**What is needed**.
Every line in the data below from the one containing "old: eraser (grey)" down to the one containing "new: hourglass (red)", both included, must be retyped exactly; no other line is to appear.
Material to process: Begin
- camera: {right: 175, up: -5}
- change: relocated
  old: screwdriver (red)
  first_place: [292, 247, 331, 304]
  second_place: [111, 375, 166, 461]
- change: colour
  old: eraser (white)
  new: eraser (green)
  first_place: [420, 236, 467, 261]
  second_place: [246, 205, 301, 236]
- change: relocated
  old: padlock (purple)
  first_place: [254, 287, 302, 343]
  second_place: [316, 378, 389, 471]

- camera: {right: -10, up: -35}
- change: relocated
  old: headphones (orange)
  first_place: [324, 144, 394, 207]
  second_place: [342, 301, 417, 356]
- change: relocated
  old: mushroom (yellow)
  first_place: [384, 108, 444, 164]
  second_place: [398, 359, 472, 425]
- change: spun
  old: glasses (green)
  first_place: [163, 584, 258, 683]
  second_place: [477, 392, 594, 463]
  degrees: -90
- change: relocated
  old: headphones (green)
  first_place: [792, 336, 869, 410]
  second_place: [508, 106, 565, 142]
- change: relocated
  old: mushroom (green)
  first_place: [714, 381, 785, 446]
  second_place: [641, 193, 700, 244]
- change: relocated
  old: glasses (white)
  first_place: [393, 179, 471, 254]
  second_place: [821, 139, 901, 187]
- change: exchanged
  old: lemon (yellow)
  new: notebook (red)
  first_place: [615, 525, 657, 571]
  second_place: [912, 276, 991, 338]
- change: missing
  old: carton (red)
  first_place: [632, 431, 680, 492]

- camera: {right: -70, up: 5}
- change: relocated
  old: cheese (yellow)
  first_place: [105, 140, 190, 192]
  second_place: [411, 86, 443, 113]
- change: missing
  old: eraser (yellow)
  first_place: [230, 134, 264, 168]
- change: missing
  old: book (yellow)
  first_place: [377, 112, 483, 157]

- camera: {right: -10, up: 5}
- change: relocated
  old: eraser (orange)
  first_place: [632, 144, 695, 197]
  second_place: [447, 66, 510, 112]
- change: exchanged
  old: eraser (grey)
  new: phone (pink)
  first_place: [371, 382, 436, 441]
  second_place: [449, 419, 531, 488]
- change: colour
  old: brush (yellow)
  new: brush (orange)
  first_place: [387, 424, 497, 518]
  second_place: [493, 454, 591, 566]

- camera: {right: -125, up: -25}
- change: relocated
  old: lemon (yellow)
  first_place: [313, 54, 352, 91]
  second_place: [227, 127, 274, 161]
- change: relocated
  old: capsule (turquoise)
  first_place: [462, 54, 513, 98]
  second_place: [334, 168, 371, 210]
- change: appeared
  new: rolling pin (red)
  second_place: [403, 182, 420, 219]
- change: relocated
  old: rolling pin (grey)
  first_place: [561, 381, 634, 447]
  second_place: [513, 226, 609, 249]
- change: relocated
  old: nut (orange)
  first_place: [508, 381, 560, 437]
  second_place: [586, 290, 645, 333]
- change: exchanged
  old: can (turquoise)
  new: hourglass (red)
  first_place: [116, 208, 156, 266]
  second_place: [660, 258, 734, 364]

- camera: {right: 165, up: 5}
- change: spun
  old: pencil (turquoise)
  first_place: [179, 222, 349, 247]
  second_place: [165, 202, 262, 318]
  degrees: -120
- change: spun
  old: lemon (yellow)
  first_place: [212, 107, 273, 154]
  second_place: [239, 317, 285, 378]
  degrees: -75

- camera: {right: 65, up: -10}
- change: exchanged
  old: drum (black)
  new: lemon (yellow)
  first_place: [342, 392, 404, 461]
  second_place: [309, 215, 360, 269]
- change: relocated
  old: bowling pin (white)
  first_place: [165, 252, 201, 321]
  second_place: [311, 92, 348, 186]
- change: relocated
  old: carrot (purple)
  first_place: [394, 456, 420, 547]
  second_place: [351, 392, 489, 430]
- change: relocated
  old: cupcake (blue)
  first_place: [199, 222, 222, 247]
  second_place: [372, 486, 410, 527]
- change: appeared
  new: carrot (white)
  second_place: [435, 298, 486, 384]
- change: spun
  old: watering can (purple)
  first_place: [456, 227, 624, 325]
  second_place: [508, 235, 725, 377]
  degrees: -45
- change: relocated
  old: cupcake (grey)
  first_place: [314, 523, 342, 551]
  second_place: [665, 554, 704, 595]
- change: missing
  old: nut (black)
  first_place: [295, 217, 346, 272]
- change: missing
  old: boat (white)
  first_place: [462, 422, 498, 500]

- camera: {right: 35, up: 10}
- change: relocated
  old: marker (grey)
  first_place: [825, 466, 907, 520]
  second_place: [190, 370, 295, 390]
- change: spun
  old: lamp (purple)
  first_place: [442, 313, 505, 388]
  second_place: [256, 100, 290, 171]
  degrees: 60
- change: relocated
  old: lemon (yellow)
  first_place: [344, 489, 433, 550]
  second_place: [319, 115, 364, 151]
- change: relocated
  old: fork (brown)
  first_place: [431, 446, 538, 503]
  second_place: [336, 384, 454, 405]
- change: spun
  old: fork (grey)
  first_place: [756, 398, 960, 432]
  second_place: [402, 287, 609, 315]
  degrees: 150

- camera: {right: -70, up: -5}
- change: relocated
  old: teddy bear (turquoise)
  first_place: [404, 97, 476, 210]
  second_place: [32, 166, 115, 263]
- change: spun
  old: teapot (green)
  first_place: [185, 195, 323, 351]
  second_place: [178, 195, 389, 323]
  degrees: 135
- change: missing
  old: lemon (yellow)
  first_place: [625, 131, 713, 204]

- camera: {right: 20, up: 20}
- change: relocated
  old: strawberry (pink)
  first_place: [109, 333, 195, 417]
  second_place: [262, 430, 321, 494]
Material to process: End
**Response area**.
  old: eraser (grey)
  new: phone (pink)
  first_place: [371, 382, 436, 441]
  second_place: [449, 419, 531, 488]
- change: colour
  old: brush (yellow)
  new: brush (orange)
  first_place: [387, 424, 497, 518]
  second_place: [493, 454, 591, 566]

- camera: {right: -125, up: -25}
- change: relocated
  old: lemon (yellow)
  first_place: [313, 54, 352, 91]
  second_place: [227, 127, 274, 161]
- change: relocated
  old: capsule (turquoise)
  first_place: [462, 54, 513, 98]
  second_place: [334, 168, 371, 210]
- change: appeared
  new: rolling pin (red)
  second_place: [403, 182, 420, 219]
- change: relocated
  old: rolling pin (grey)
  first_place: [561, 381, 634, 447]
  second_place: [513, 226, 609, 249]
- change: relocated
  old: nut (orange)
  first_place: [508, 381, 560, 437]
  second_place: [586, 290, 645, 333]
- change: exchanged
  old: can (turquoise)
  new: hourglass (red)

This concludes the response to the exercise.